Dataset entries

= = =

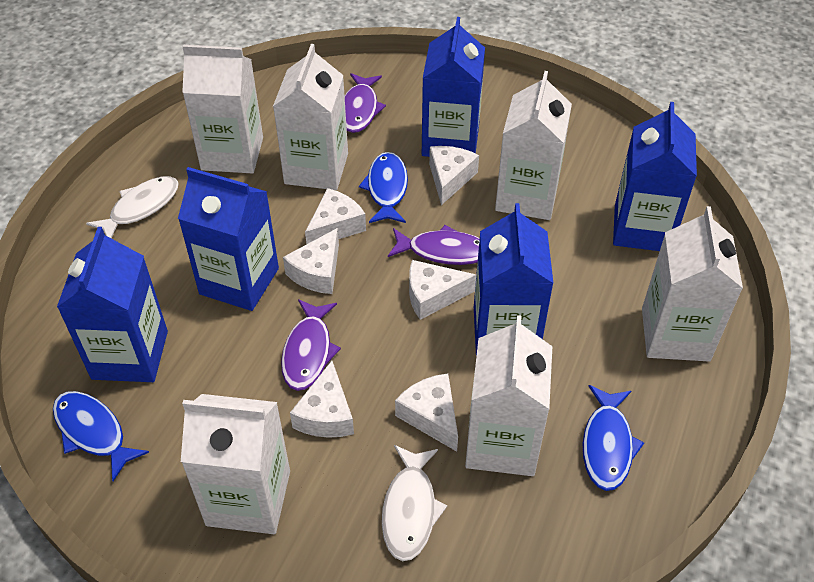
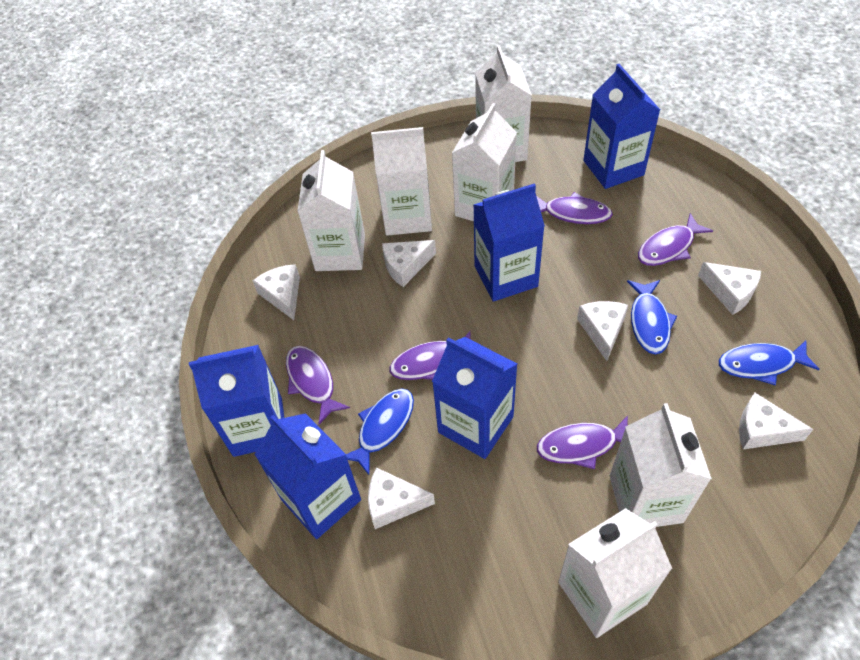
purple fish: [281,299,341,391] [345,73,386,133] [388,225,480,265] = 3 -> [286,346,350,424] [390,331,471,380] [537,192,613,224] [537,415,628,469] [638,213,713,266] = 5
white fish: [86,176,179,238] [382,445,447,561] = 2 -> none = 0

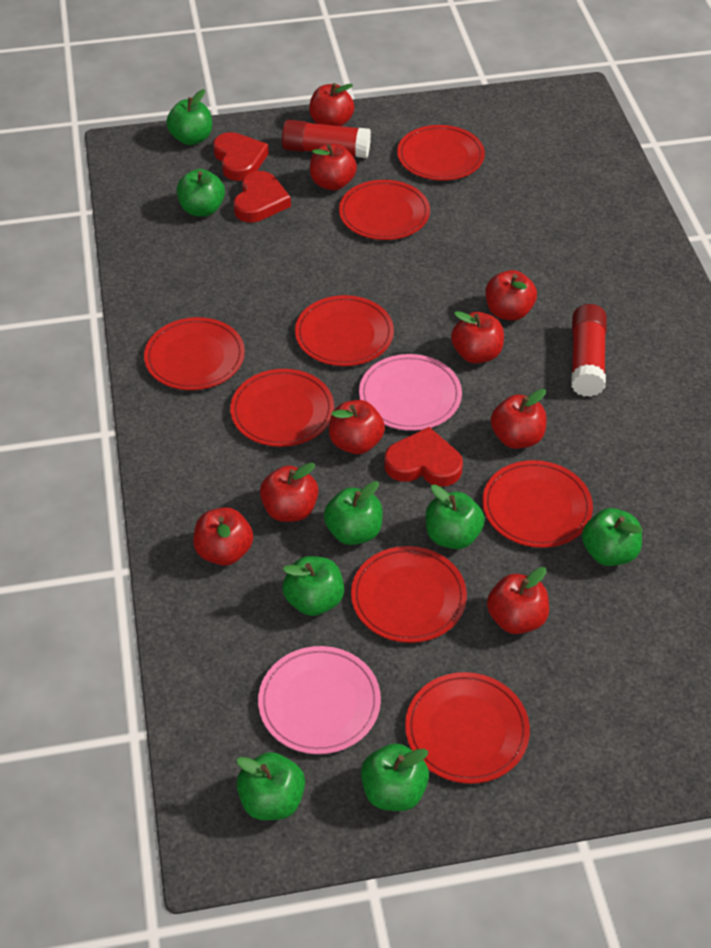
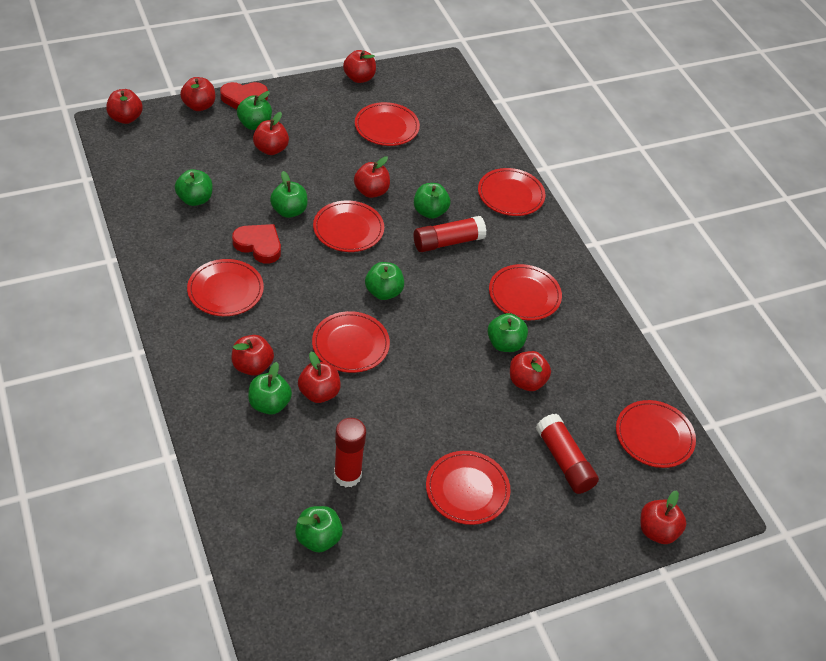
pink plate: [258,646,381,754] [359,354,462,431] = 2 -> none = 0
red glue stick: [282,120,371,158] [571,304,607,397] = 2 -> [334,418,366,487] [414,216,486,252] [536,414,599,494] = 3
red heart: [213,132,269,181] [234,171,291,222] [384,427,463,486] = 3 -> [220,82,268,110] [232,224,281,264] = 2

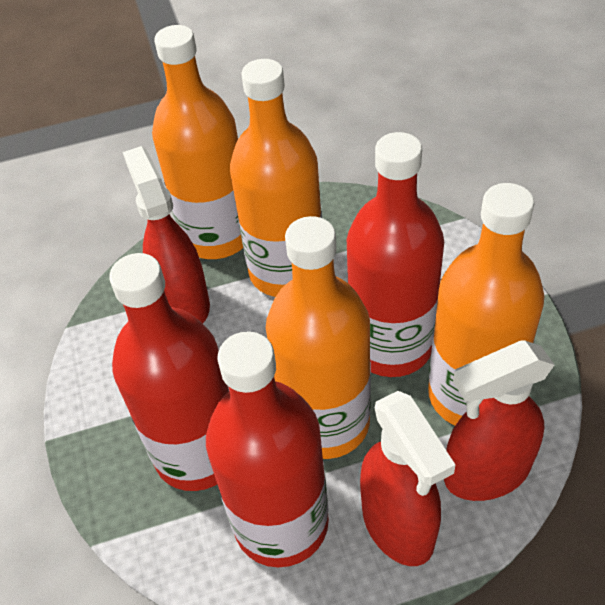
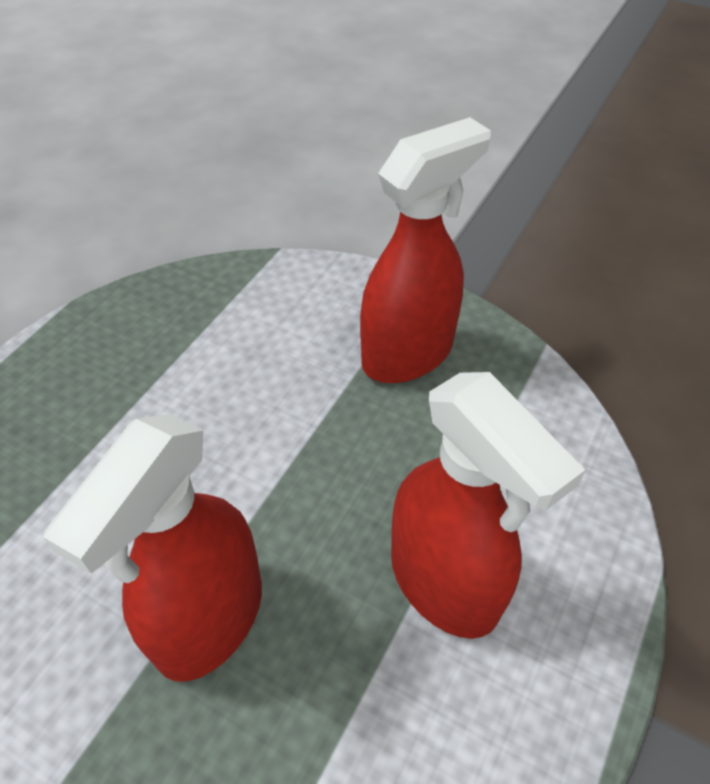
orange bottle: [152,25,243,259] [230,59,322,297] [266,216,371,459] [428,183,544,425] = 4 -> none = 0
red bottle: [109,253,229,491] [206,331,329,568] [347,132,444,377] = 3 -> none = 0

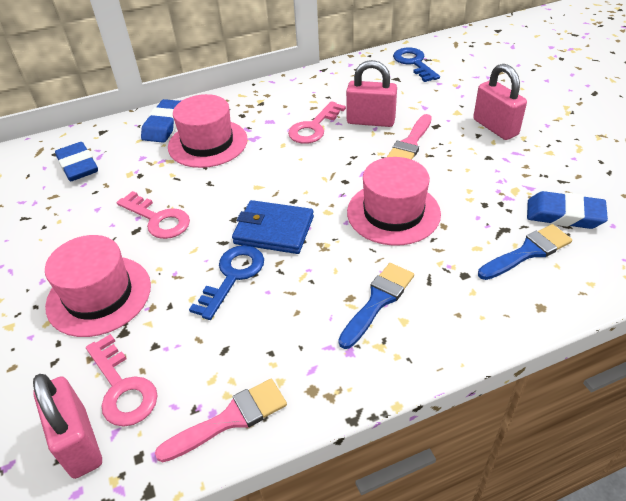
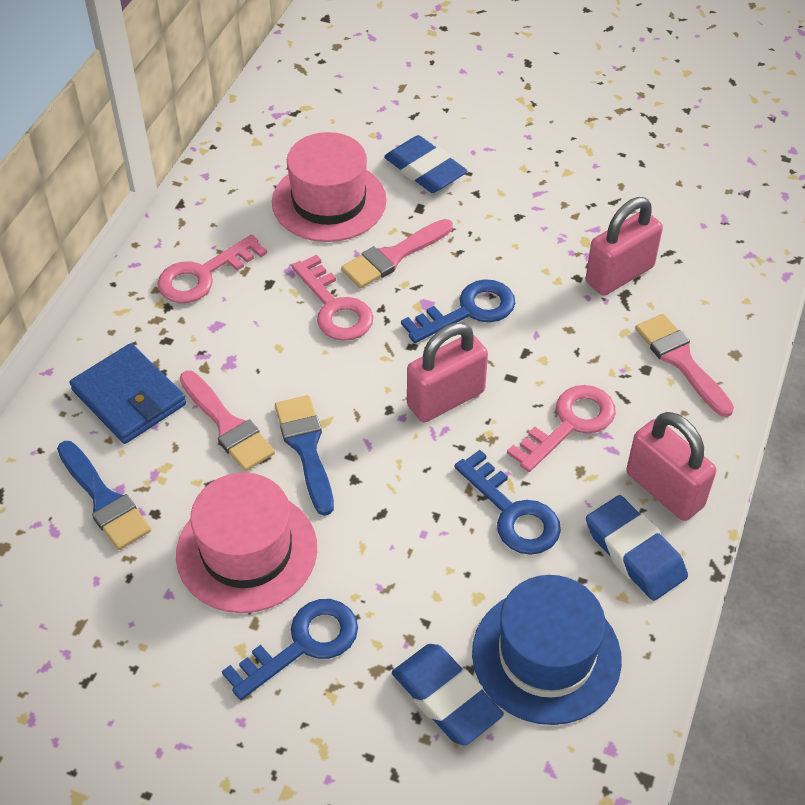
blue hat: none = 0 -> [472,575,622,725] = 1
blue key: [189,245,264,320] [393,47,440,82] = 2 -> [222,599,358,700] [401,279,515,343] [454,450,561,555] = 3
pink brush: [155,379,287,462] [386,114,432,160] = 2 -> [179,371,275,471] [341,219,453,288] [635,314,734,417] = 3
pink hat: [45,235,151,337] [168,94,248,168] [347,157,441,246] = 3 -> [176,473,317,613] [272,132,387,242] = 2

= = =

Please output the entries above exactly, leaving out every picture.

purple fish: [281,299,341,391] [345,73,386,133] [388,225,480,265] = 3 -> [286,346,350,424] [390,331,471,380] [537,192,613,224] [537,415,628,469] [638,213,713,266] = 5
white fish: [86,176,179,238] [382,445,447,561] = 2 -> none = 0

pink plate: [258,646,381,754] [359,354,462,431] = 2 -> none = 0
red glue stick: [282,120,371,158] [571,304,607,397] = 2 -> [334,418,366,487] [414,216,486,252] [536,414,599,494] = 3
red heart: [213,132,269,181] [234,171,291,222] [384,427,463,486] = 3 -> [220,82,268,110] [232,224,281,264] = 2

orange bottle: [152,25,243,259] [230,59,322,297] [266,216,371,459] [428,183,544,425] = 4 -> none = 0
red bottle: [109,253,229,491] [206,331,329,568] [347,132,444,377] = 3 -> none = 0

blue hat: none = 0 -> [472,575,622,725] = 1
blue key: [189,245,264,320] [393,47,440,82] = 2 -> [222,599,358,700] [401,279,515,343] [454,450,561,555] = 3
pink brush: [155,379,287,462] [386,114,432,160] = 2 -> [179,371,275,471] [341,219,453,288] [635,314,734,417] = 3
pink hat: [45,235,151,337] [168,94,248,168] [347,157,441,246] = 3 -> [176,473,317,613] [272,132,387,242] = 2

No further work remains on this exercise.